**YOUR OBJECTIVE**
With pictures left out, return only the lines from the line containing "The BLUE TROPHY" through the end of the material below, both included.

Segment Start: DATA

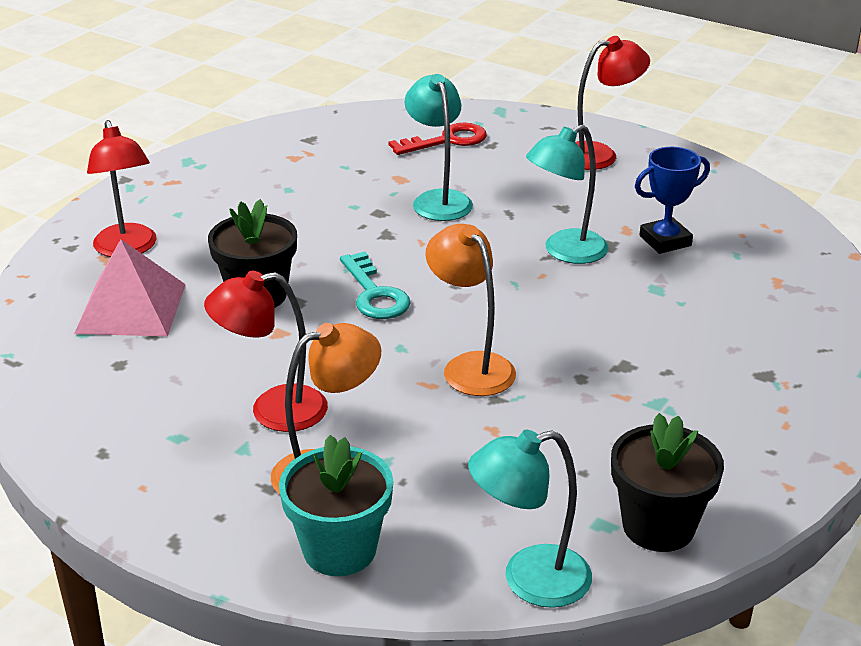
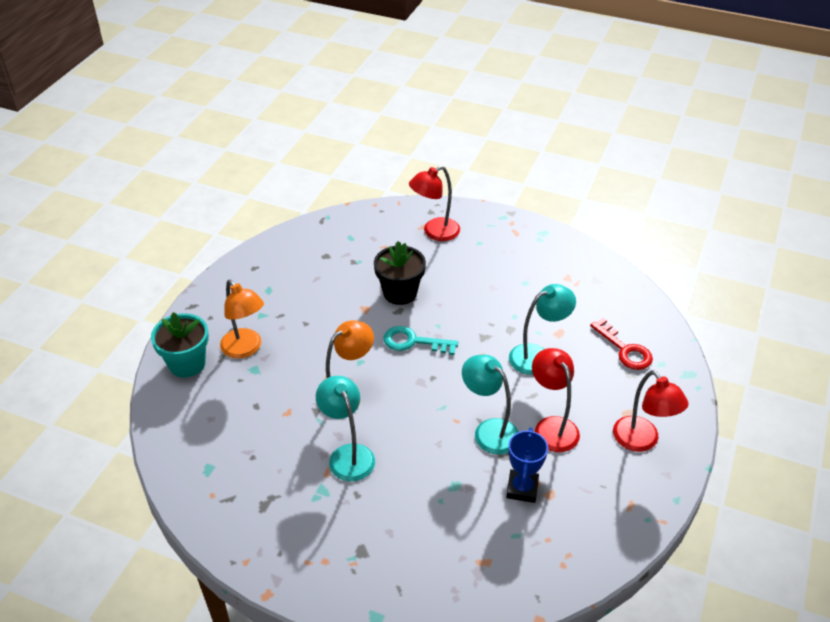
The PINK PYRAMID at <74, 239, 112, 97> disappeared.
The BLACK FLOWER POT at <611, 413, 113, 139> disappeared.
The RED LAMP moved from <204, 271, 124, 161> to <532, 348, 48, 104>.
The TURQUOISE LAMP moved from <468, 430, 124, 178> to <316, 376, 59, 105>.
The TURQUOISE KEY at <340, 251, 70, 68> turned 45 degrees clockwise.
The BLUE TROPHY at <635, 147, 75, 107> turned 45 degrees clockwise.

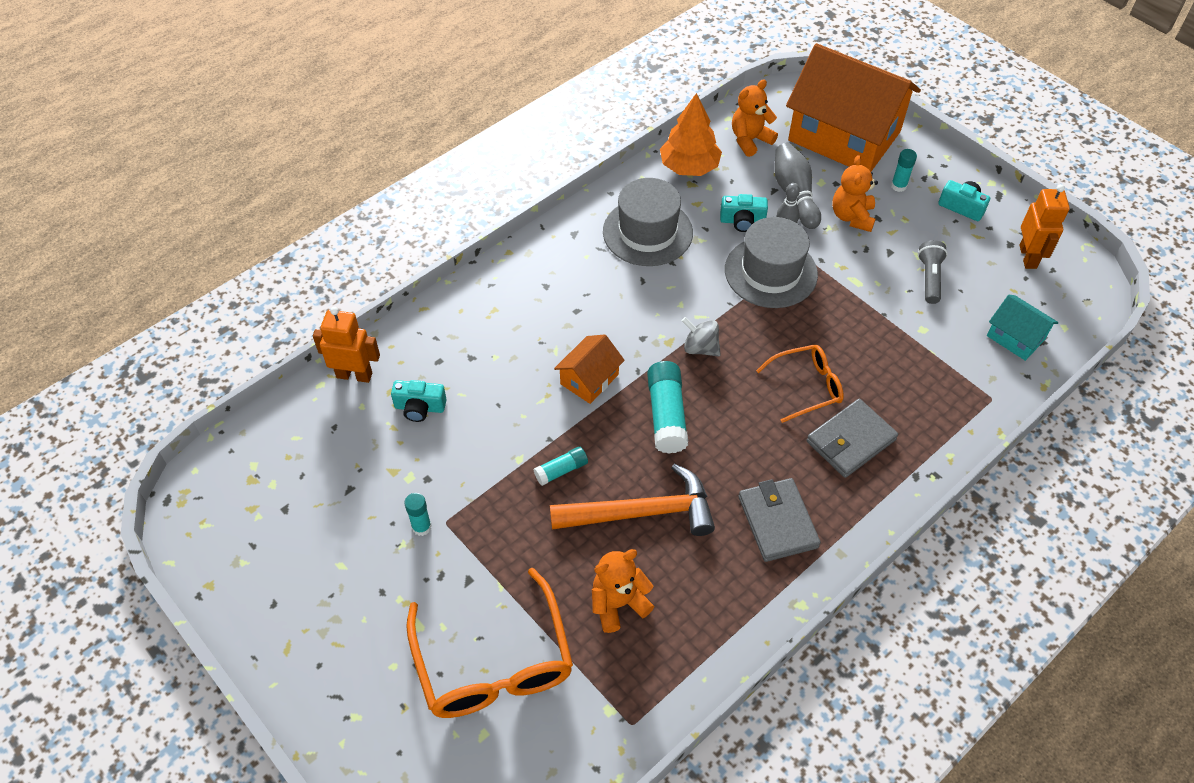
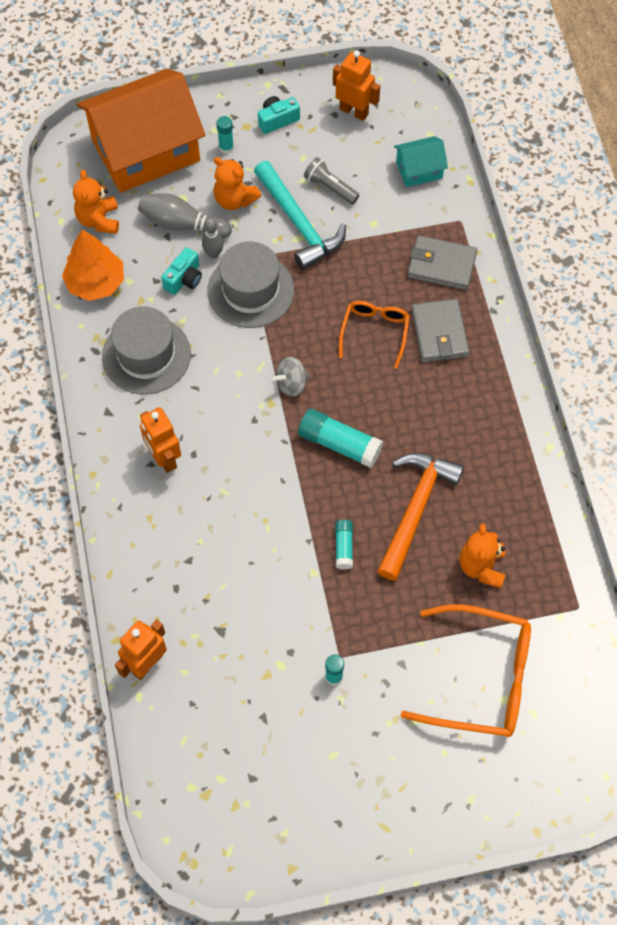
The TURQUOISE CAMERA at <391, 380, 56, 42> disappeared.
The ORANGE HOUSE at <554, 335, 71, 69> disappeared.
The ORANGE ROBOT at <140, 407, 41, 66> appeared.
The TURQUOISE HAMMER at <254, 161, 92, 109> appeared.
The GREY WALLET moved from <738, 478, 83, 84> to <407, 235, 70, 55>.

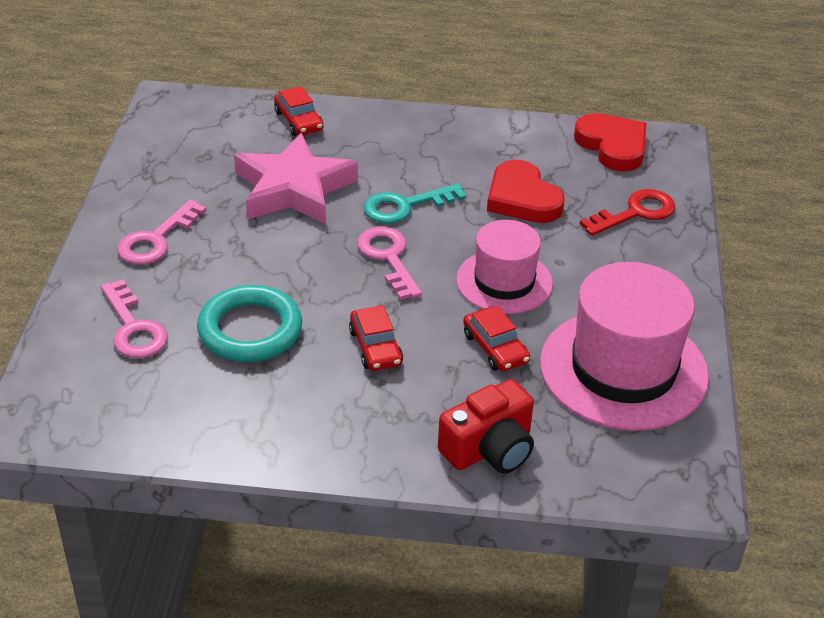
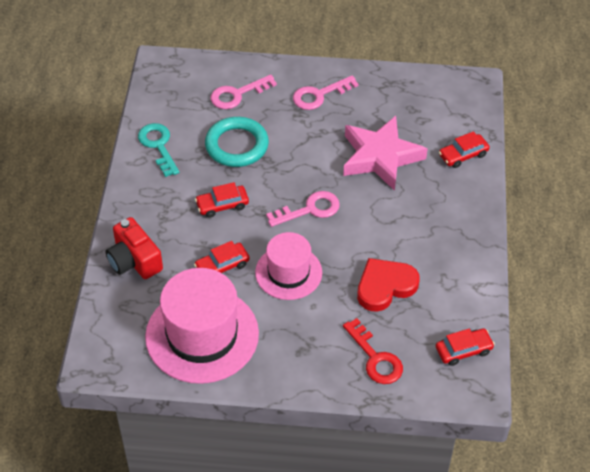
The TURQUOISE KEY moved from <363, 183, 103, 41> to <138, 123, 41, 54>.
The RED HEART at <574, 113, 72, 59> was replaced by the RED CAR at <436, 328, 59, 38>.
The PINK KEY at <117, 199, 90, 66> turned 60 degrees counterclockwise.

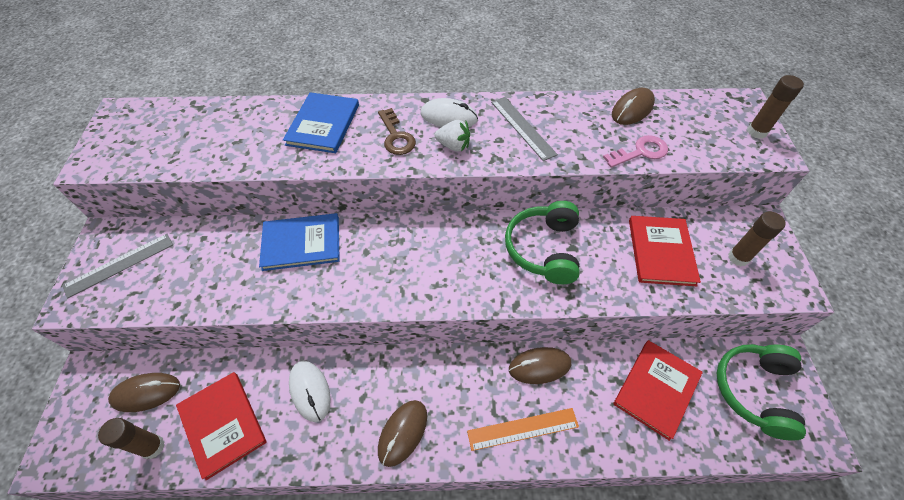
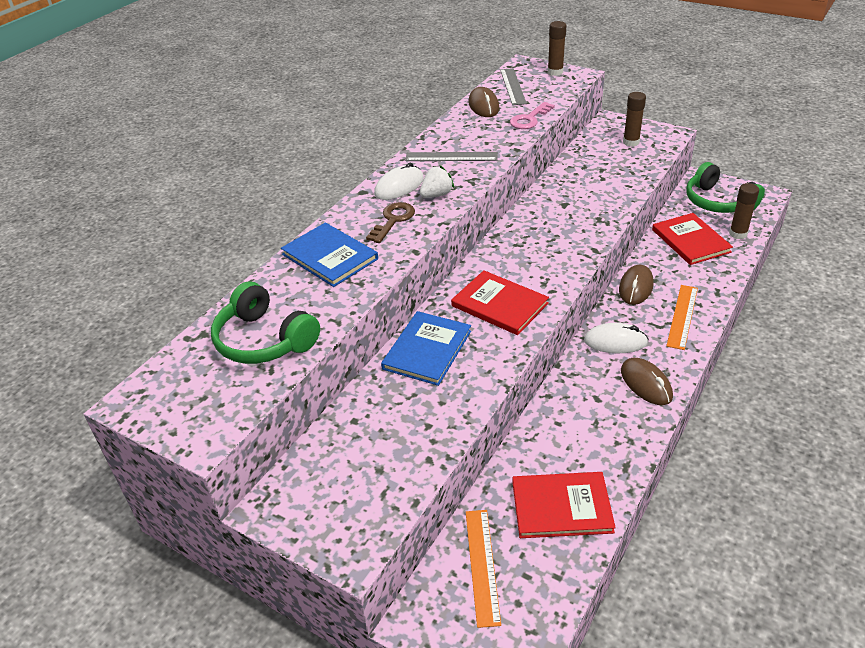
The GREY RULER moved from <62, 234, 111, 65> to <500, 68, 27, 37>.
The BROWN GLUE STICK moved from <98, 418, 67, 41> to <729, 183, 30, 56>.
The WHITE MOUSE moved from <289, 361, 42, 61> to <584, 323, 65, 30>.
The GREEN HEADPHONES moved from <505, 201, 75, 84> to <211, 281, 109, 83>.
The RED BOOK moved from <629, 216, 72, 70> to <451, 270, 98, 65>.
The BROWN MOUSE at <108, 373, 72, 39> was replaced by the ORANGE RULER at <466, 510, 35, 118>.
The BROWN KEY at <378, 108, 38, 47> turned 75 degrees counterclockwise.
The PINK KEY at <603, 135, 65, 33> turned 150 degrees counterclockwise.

Segment End: DATA

**RESPONSE BELOW**
The BLUE TROPHY at <635, 147, 75, 107> turned 45 degrees clockwise.

The TURQUOISE CAMERA at <391, 380, 56, 42> disappeared.
The ORANGE HOUSE at <554, 335, 71, 69> disappeared.
The ORANGE ROBOT at <140, 407, 41, 66> appeared.
The TURQUOISE HAMMER at <254, 161, 92, 109> appeared.
The GREY WALLET moved from <738, 478, 83, 84> to <407, 235, 70, 55>.

The TURQUOISE KEY moved from <363, 183, 103, 41> to <138, 123, 41, 54>.
The RED HEART at <574, 113, 72, 59> was replaced by the RED CAR at <436, 328, 59, 38>.
The PINK KEY at <117, 199, 90, 66> turned 60 degrees counterclockwise.

The GREY RULER moved from <62, 234, 111, 65> to <500, 68, 27, 37>.
The BROWN GLUE STICK moved from <98, 418, 67, 41> to <729, 183, 30, 56>.
The WHITE MOUSE moved from <289, 361, 42, 61> to <584, 323, 65, 30>.
The GREEN HEADPHONES moved from <505, 201, 75, 84> to <211, 281, 109, 83>.
The RED BOOK moved from <629, 216, 72, 70> to <451, 270, 98, 65>.
The BROWN MOUSE at <108, 373, 72, 39> was replaced by the ORANGE RULER at <466, 510, 35, 118>.
The BROWN KEY at <378, 108, 38, 47> turned 75 degrees counterclockwise.
The PINK KEY at <603, 135, 65, 33> turned 150 degrees counterclockwise.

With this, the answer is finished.